■ **Records to use**:
━━━━━━━━━━━━━━━━━━━━
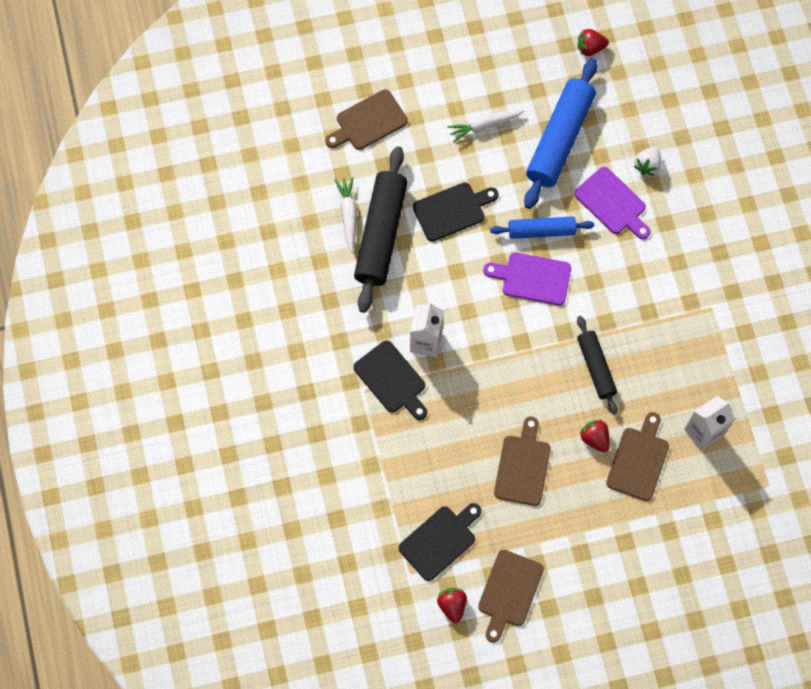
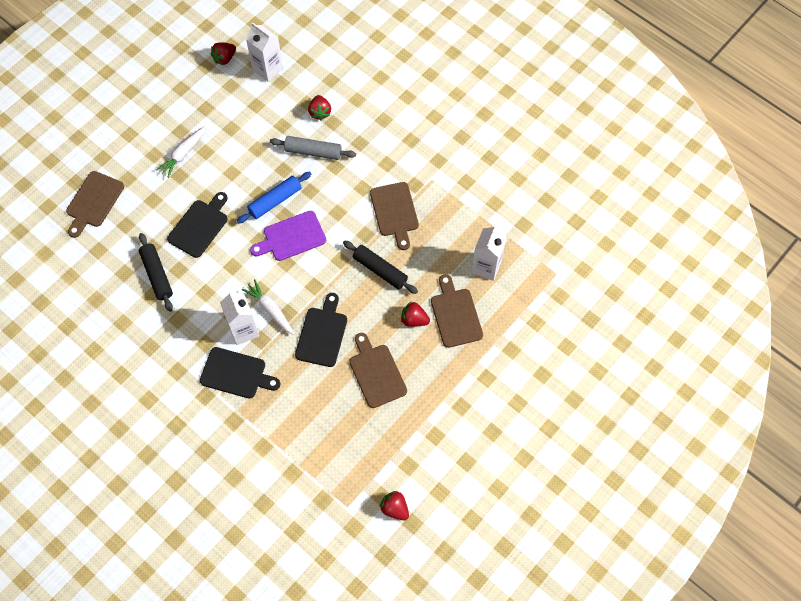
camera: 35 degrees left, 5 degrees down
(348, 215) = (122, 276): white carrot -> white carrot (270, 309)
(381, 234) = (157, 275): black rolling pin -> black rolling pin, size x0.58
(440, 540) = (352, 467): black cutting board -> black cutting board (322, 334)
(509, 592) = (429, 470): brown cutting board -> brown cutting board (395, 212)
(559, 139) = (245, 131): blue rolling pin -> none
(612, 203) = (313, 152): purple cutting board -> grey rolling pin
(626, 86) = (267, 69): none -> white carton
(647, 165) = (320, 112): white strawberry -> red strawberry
━━━━━━━━━━━━━━━━━━━━
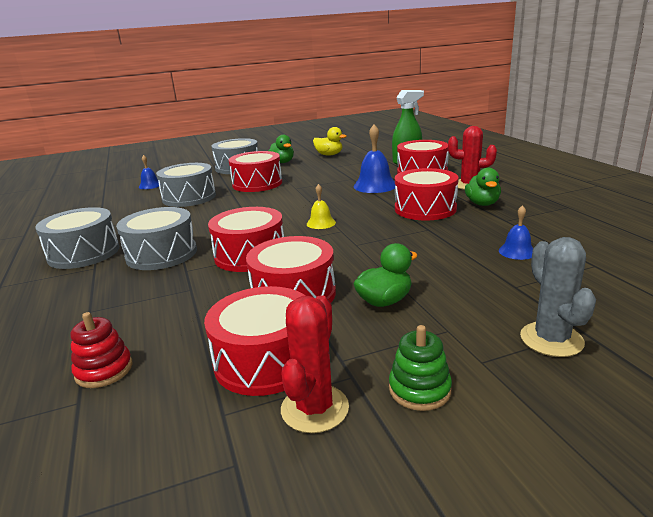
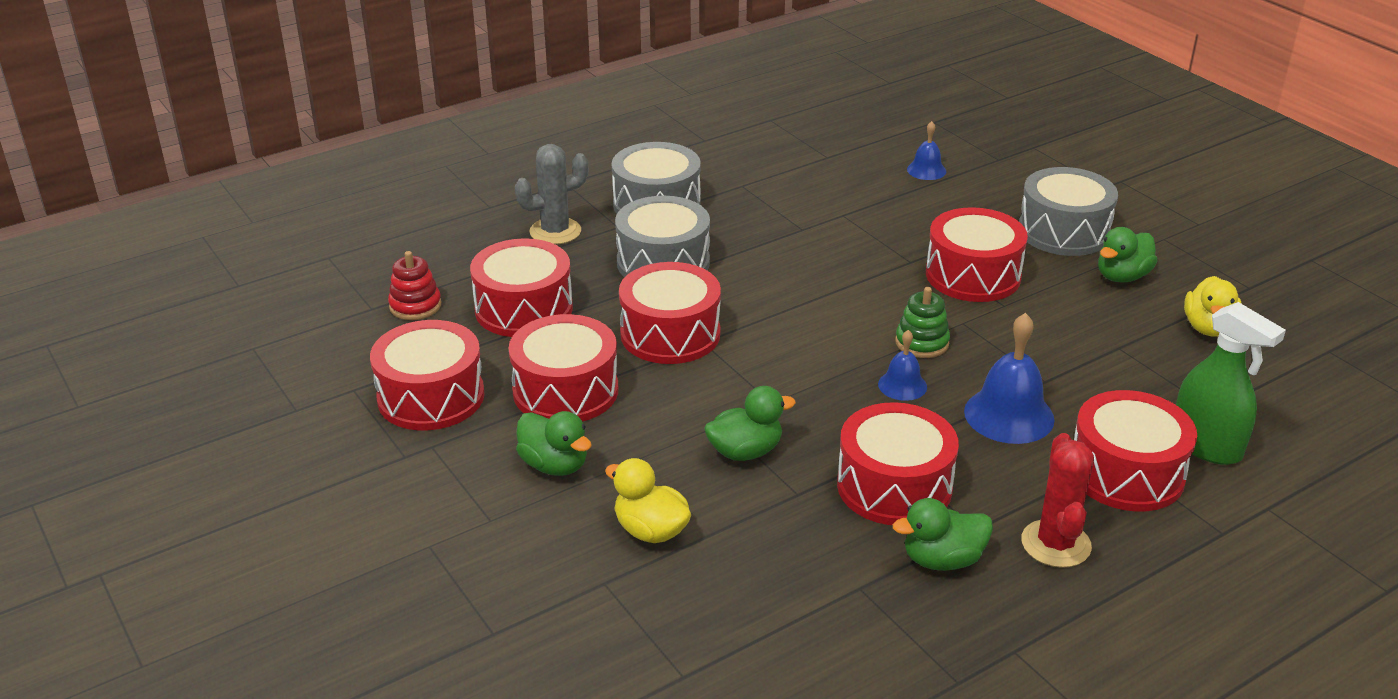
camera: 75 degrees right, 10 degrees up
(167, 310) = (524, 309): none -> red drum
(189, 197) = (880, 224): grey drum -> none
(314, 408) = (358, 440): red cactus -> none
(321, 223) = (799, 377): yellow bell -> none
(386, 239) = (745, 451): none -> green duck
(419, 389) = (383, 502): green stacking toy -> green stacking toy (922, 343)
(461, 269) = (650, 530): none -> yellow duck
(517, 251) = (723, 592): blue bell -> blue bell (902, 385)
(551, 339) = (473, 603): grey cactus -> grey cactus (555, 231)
━━━━━━━━━━━━━━━━━━━━
■ **What you have to do**:
Could you reproduce exactly the lines of the entries above, from the one with "camera: 35 degrees left, 5 degrees down" through the one with "(647, 165) = (320, 112): white", and nothing else?

■ **Expected answer**:
camera: 35 degrees left, 5 degrees down
(348, 215) = (122, 276): white carrot -> white carrot (270, 309)
(381, 234) = (157, 275): black rolling pin -> black rolling pin, size x0.58
(440, 540) = (352, 467): black cutting board -> black cutting board (322, 334)
(509, 592) = (429, 470): brown cutting board -> brown cutting board (395, 212)
(559, 139) = (245, 131): blue rolling pin -> none
(612, 203) = (313, 152): purple cutting board -> grey rolling pin
(626, 86) = (267, 69): none -> white carton
(647, 165) = (320, 112): white strawberry -> red strawberry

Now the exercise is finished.